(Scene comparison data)

+++++

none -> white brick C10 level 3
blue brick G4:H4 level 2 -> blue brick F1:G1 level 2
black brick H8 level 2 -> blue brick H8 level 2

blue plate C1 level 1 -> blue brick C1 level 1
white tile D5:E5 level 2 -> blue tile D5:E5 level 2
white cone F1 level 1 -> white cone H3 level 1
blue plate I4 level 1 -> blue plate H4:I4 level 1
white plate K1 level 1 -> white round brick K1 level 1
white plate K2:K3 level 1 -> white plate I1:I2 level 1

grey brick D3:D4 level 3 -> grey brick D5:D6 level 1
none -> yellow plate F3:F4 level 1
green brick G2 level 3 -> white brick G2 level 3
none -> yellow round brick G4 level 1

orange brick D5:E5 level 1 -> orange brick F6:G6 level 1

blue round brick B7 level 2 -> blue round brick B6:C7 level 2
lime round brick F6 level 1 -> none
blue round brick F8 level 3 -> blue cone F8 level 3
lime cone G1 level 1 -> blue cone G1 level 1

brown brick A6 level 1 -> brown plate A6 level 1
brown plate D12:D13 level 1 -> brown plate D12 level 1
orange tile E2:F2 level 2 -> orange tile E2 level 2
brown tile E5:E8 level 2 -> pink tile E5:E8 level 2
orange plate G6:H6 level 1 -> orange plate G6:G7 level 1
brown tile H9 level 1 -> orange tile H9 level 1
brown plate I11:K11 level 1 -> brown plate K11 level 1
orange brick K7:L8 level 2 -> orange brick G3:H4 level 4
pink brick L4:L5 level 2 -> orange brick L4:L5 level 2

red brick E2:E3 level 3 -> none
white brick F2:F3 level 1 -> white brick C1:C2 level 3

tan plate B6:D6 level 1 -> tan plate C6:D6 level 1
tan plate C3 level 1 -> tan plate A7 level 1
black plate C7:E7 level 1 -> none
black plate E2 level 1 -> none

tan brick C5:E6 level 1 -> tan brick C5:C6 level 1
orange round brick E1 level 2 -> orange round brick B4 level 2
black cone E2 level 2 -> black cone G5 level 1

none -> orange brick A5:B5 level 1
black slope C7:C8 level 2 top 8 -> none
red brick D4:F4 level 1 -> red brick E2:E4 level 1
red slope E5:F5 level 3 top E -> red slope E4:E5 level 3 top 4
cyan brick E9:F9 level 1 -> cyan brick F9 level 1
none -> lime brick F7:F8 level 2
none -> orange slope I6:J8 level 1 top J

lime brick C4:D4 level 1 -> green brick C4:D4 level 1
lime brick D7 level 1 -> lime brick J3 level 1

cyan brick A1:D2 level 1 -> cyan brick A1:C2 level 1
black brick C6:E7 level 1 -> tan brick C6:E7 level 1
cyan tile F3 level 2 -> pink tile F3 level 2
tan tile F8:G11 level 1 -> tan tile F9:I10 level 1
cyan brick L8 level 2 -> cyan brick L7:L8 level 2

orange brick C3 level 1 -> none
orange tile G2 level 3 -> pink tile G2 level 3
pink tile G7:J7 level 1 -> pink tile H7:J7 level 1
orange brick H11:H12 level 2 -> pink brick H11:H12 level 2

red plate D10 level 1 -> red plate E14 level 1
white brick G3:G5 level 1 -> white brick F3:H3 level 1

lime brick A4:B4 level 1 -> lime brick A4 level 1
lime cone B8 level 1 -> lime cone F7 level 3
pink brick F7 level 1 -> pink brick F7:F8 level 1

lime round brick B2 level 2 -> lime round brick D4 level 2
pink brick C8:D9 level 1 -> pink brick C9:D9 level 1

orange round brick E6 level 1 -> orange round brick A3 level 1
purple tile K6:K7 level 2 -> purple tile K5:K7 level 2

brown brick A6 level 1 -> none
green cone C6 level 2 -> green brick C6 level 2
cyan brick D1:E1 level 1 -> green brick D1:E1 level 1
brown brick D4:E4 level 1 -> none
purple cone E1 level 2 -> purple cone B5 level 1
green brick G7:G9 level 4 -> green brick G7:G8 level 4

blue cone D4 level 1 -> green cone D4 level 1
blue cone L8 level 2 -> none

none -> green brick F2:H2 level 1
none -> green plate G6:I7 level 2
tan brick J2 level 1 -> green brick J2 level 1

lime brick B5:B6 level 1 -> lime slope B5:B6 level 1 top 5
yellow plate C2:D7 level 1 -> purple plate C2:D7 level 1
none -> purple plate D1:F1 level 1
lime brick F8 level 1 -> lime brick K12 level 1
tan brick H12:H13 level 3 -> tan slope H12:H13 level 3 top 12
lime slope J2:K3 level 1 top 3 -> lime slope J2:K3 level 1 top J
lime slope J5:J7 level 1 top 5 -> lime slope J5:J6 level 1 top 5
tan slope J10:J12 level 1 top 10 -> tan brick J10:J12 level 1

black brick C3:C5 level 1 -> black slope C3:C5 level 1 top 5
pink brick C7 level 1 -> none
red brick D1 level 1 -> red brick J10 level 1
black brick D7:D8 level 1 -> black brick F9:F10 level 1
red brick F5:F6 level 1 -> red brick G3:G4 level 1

+++++

_TASK ITEM_
Extract each record, keeping it identical to the original.

_SOLUTION_
none -> white brick C10 level 3
blue brick G4:H4 level 2 -> blue brick F1:G1 level 2
black brick H8 level 2 -> blue brick H8 level 2

blue plate C1 level 1 -> blue brick C1 level 1
white tile D5:E5 level 2 -> blue tile D5:E5 level 2
white cone F1 level 1 -> white cone H3 level 1
blue plate I4 level 1 -> blue plate H4:I4 level 1
white plate K1 level 1 -> white round brick K1 level 1
white plate K2:K3 level 1 -> white plate I1:I2 level 1

grey brick D3:D4 level 3 -> grey brick D5:D6 level 1
none -> yellow plate F3:F4 level 1
green brick G2 level 3 -> white brick G2 level 3
none -> yellow round brick G4 level 1

orange brick D5:E5 level 1 -> orange brick F6:G6 level 1

blue round brick B7 level 2 -> blue round brick B6:C7 level 2
lime round brick F6 level 1 -> none
blue round brick F8 level 3 -> blue cone F8 level 3
lime cone G1 level 1 -> blue cone G1 level 1

brown brick A6 level 1 -> brown plate A6 level 1
brown plate D12:D13 level 1 -> brown plate D12 level 1
orange tile E2:F2 level 2 -> orange tile E2 level 2
brown tile E5:E8 level 2 -> pink tile E5:E8 level 2
orange plate G6:H6 level 1 -> orange plate G6:G7 level 1
brown tile H9 level 1 -> orange tile H9 level 1
brown plate I11:K11 level 1 -> brown plate K11 level 1
orange brick K7:L8 level 2 -> orange brick G3:H4 level 4
pink brick L4:L5 level 2 -> orange brick L4:L5 level 2

red brick E2:E3 level 3 -> none
white brick F2:F3 level 1 -> white brick C1:C2 level 3

tan plate B6:D6 level 1 -> tan plate C6:D6 level 1
tan plate C3 level 1 -> tan plate A7 level 1
black plate C7:E7 level 1 -> none
black plate E2 level 1 -> none

tan brick C5:E6 level 1 -> tan brick C5:C6 level 1
orange round brick E1 level 2 -> orange round brick B4 level 2
black cone E2 level 2 -> black cone G5 level 1

none -> orange brick A5:B5 level 1
black slope C7:C8 level 2 top 8 -> none
red brick D4:F4 level 1 -> red brick E2:E4 level 1
red slope E5:F5 level 3 top E -> red slope E4:E5 level 3 top 4
cyan brick E9:F9 level 1 -> cyan brick F9 level 1
none -> lime brick F7:F8 level 2
none -> orange slope I6:J8 level 1 top J

lime brick C4:D4 level 1 -> green brick C4:D4 level 1
lime brick D7 level 1 -> lime brick J3 level 1

cyan brick A1:D2 level 1 -> cyan brick A1:C2 level 1
black brick C6:E7 level 1 -> tan brick C6:E7 level 1
cyan tile F3 level 2 -> pink tile F3 level 2
tan tile F8:G11 level 1 -> tan tile F9:I10 level 1
cyan brick L8 level 2 -> cyan brick L7:L8 level 2

orange brick C3 level 1 -> none
orange tile G2 level 3 -> pink tile G2 level 3
pink tile G7:J7 level 1 -> pink tile H7:J7 level 1
orange brick H11:H12 level 2 -> pink brick H11:H12 level 2

red plate D10 level 1 -> red plate E14 level 1
white brick G3:G5 level 1 -> white brick F3:H3 level 1

lime brick A4:B4 level 1 -> lime brick A4 level 1
lime cone B8 level 1 -> lime cone F7 level 3
pink brick F7 level 1 -> pink brick F7:F8 level 1

lime round brick B2 level 2 -> lime round brick D4 level 2
pink brick C8:D9 level 1 -> pink brick C9:D9 level 1

orange round brick E6 level 1 -> orange round brick A3 level 1
purple tile K6:K7 level 2 -> purple tile K5:K7 level 2

brown brick A6 level 1 -> none
green cone C6 level 2 -> green brick C6 level 2
cyan brick D1:E1 level 1 -> green brick D1:E1 level 1
brown brick D4:E4 level 1 -> none
purple cone E1 level 2 -> purple cone B5 level 1
green brick G7:G9 level 4 -> green brick G7:G8 level 4

blue cone D4 level 1 -> green cone D4 level 1
blue cone L8 level 2 -> none

none -> green brick F2:H2 level 1
none -> green plate G6:I7 level 2
tan brick J2 level 1 -> green brick J2 level 1

lime brick B5:B6 level 1 -> lime slope B5:B6 level 1 top 5
yellow plate C2:D7 level 1 -> purple plate C2:D7 level 1
none -> purple plate D1:F1 level 1
lime brick F8 level 1 -> lime brick K12 level 1
tan brick H12:H13 level 3 -> tan slope H12:H13 level 3 top 12
lime slope J2:K3 level 1 top 3 -> lime slope J2:K3 level 1 top J
lime slope J5:J7 level 1 top 5 -> lime slope J5:J6 level 1 top 5
tan slope J10:J12 level 1 top 10 -> tan brick J10:J12 level 1

black brick C3:C5 level 1 -> black slope C3:C5 level 1 top 5
pink brick C7 level 1 -> none
red brick D1 level 1 -> red brick J10 level 1
black brick D7:D8 level 1 -> black brick F9:F10 level 1
red brick F5:F6 level 1 -> red brick G3:G4 level 1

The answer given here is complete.